Work task:
Locate the line that contains "C9: 330pF (MID, VI2) -> none" in the entries below, then repeat it and every following line through the line that contains "R5: 10k (+12V, VB) -> 10k (+12V, VE)", exactly, and no others.

Given data:
Content starts

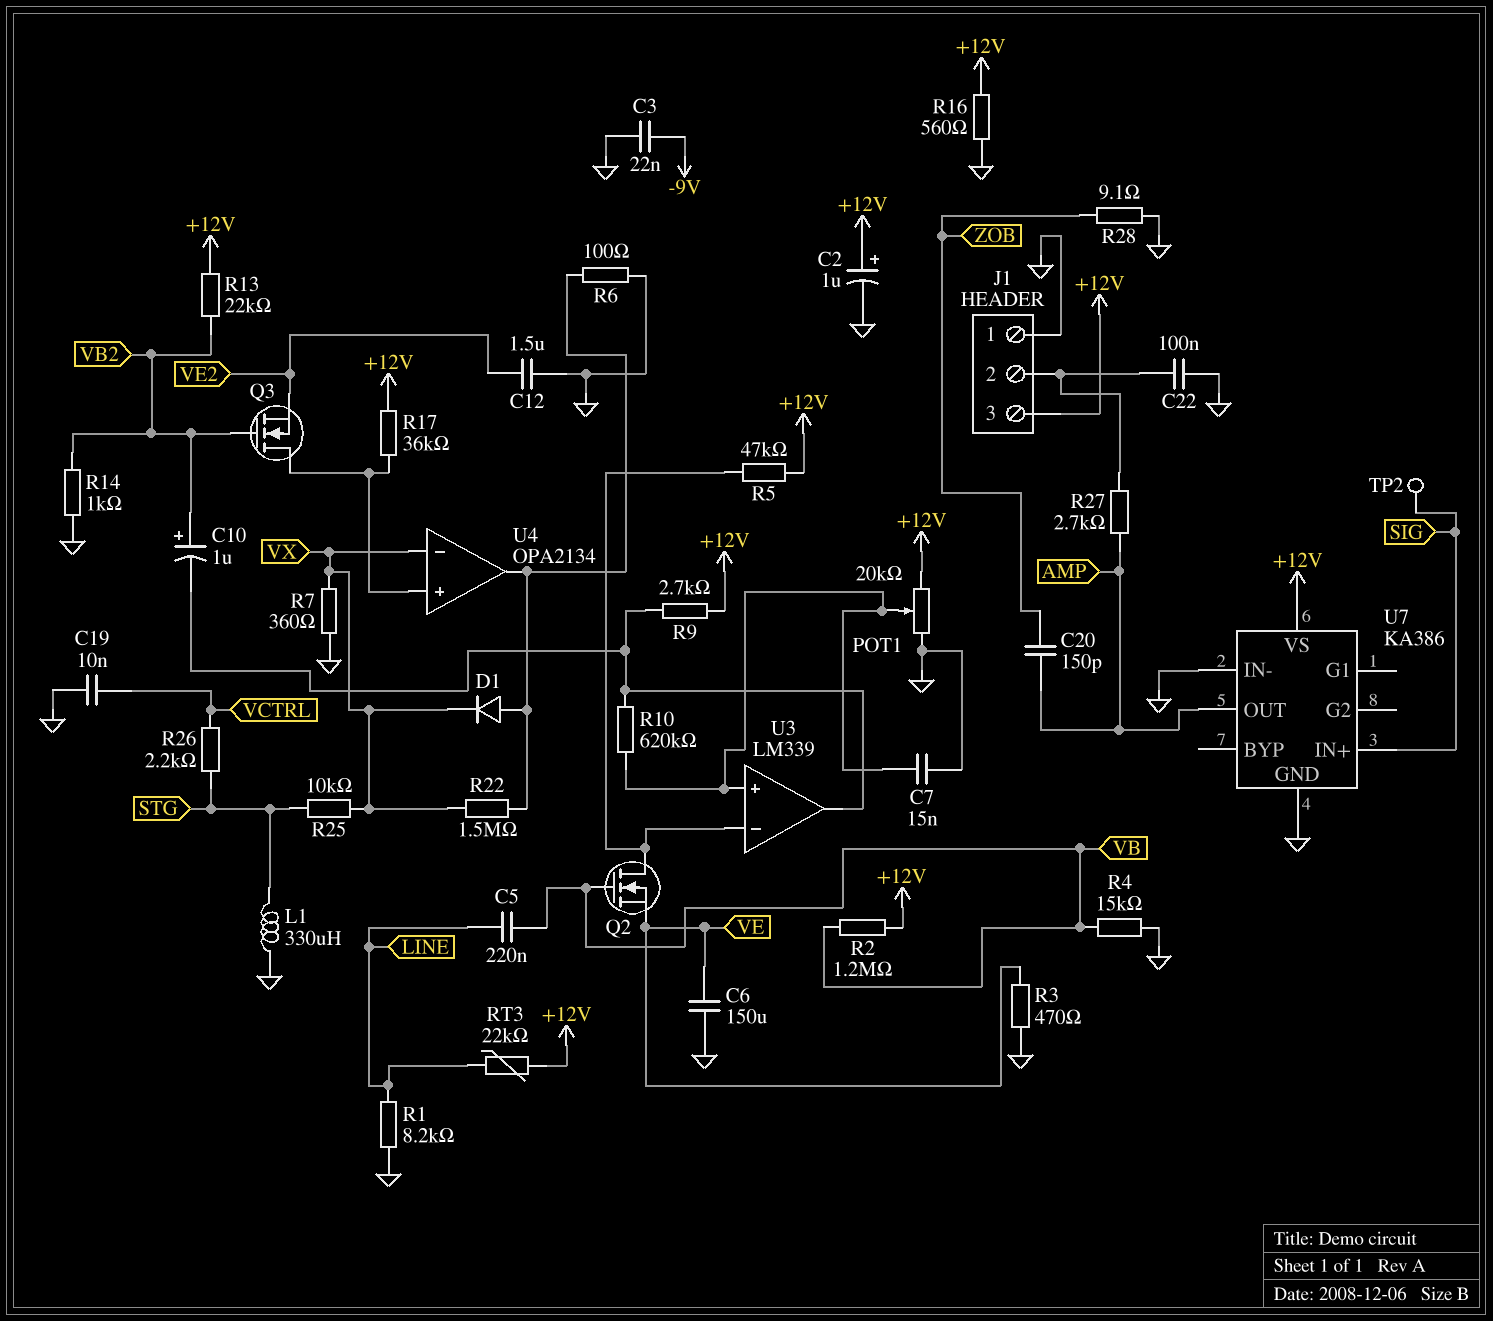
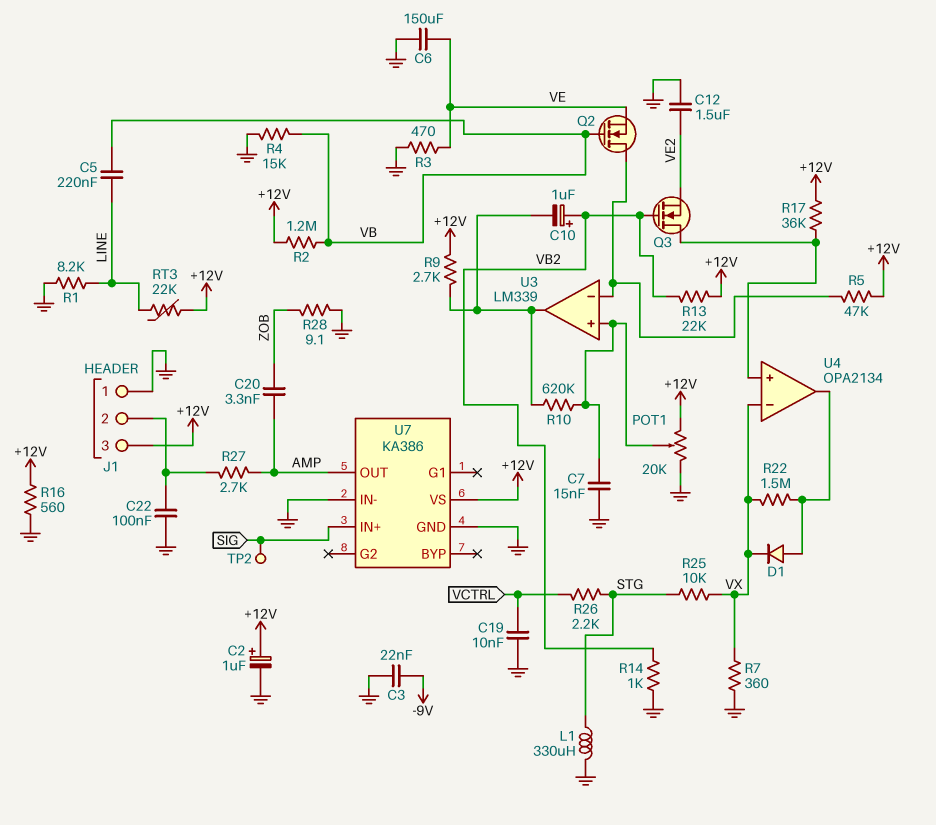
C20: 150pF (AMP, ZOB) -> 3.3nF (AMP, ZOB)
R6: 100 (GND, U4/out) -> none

Content ends
Content starts

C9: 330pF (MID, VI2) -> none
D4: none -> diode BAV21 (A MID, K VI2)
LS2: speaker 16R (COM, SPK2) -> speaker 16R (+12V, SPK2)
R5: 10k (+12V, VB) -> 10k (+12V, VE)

Content ends
Content starts

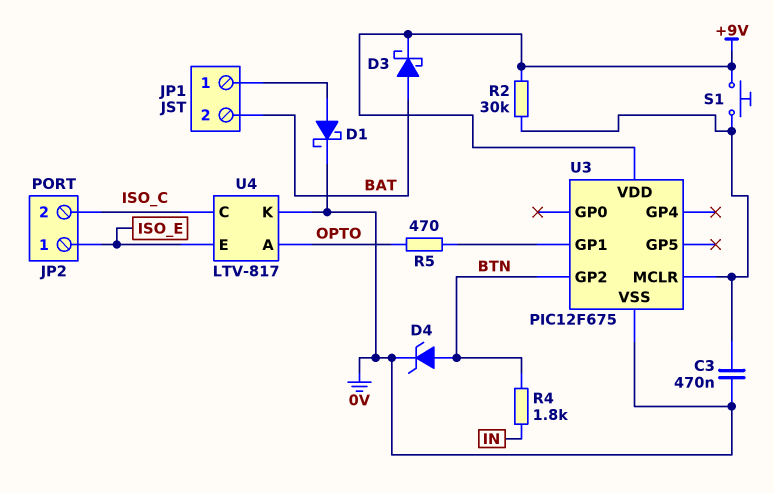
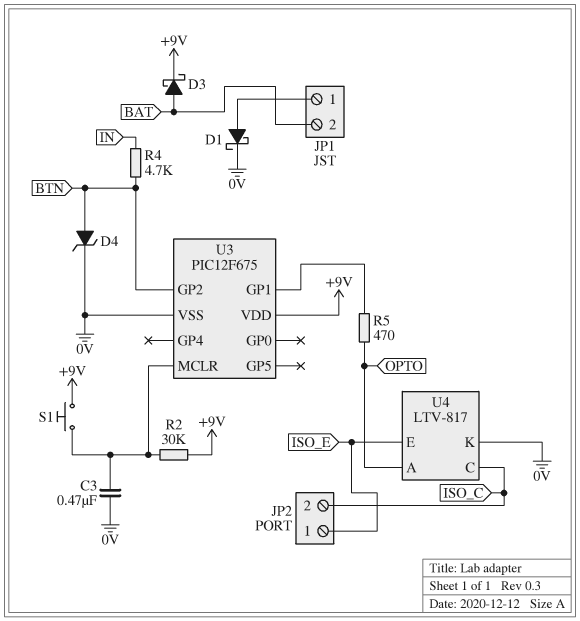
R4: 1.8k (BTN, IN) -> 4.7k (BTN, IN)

Content ends

Answer to this problem:
C9: 330pF (MID, VI2) -> none
D4: none -> diode BAV21 (A MID, K VI2)
LS2: speaker 16R (COM, SPK2) -> speaker 16R (+12V, SPK2)
R5: 10k (+12V, VB) -> 10k (+12V, VE)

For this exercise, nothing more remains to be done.